** Opening MATERIAL SUPPLIED block **

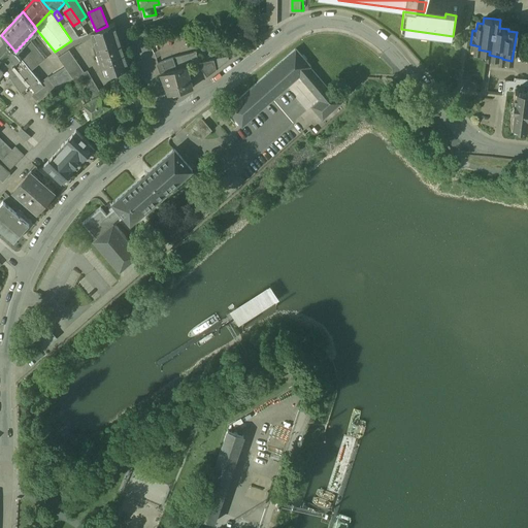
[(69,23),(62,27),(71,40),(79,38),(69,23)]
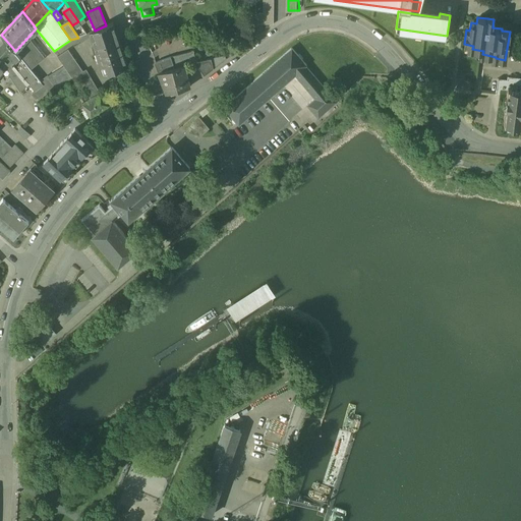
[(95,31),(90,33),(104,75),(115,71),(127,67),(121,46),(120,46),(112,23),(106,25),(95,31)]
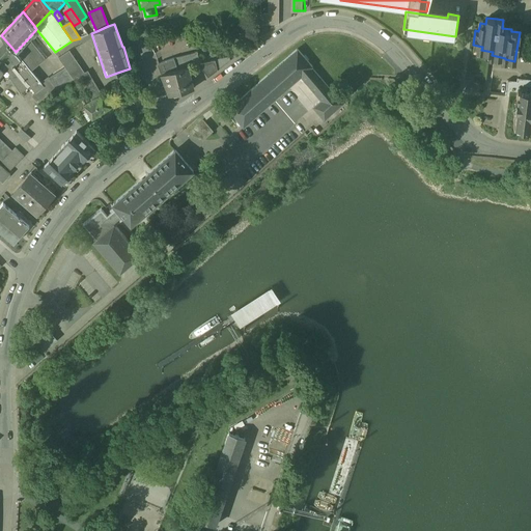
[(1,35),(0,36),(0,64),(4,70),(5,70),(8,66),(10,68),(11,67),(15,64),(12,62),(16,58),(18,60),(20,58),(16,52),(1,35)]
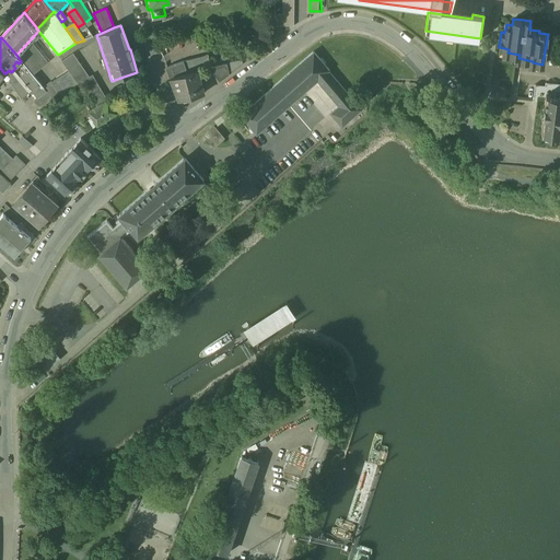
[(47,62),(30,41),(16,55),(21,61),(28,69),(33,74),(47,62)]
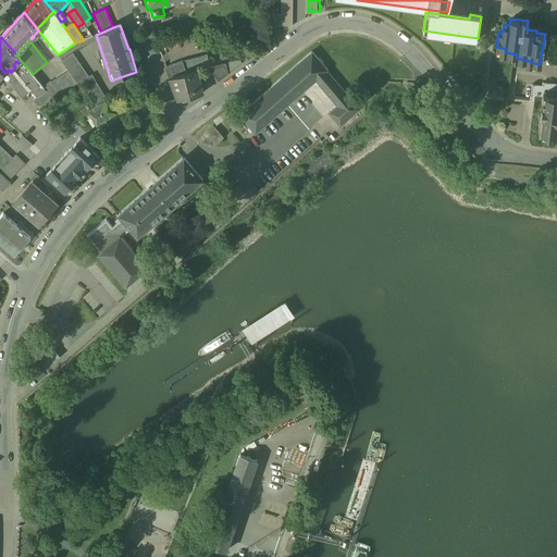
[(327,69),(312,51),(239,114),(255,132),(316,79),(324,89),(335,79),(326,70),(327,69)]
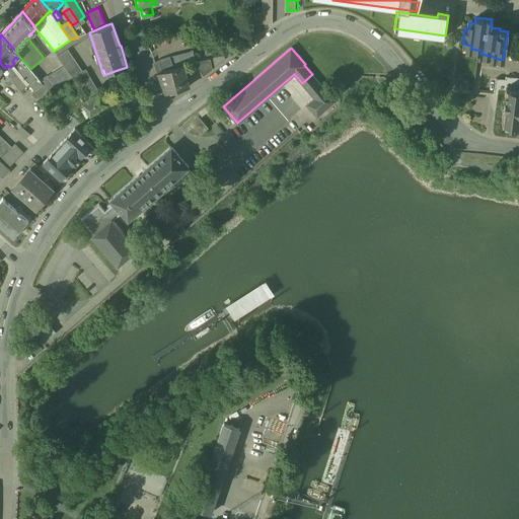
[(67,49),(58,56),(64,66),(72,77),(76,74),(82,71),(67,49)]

** Closing MATERIAL SUPPLIED block **

◆ PROMPT:
Your answer must be an exact copy of the listing, minus its pictures.

◆ ANSWER FOR THIS EXERCISE:
[(69,23),(62,27),(71,40),(79,38),(69,23)]
[(95,31),(90,33),(104,75),(115,71),(127,67),(121,46),(120,46),(112,23),(106,25),(95,31)]
[(1,35),(0,36),(0,64),(4,70),(5,70),(8,66),(10,68),(11,67),(15,64),(12,62),(16,58),(18,60),(20,58),(16,52),(1,35)]
[(47,62),(30,41),(16,55),(21,61),(28,69),(33,74),(47,62)]
[(327,69),(312,51),(239,114),(255,132),(316,79),(324,89),(335,79),(326,70),(327,69)]
[(67,49),(58,56),(64,66),(72,77),(76,74),(82,71),(67,49)]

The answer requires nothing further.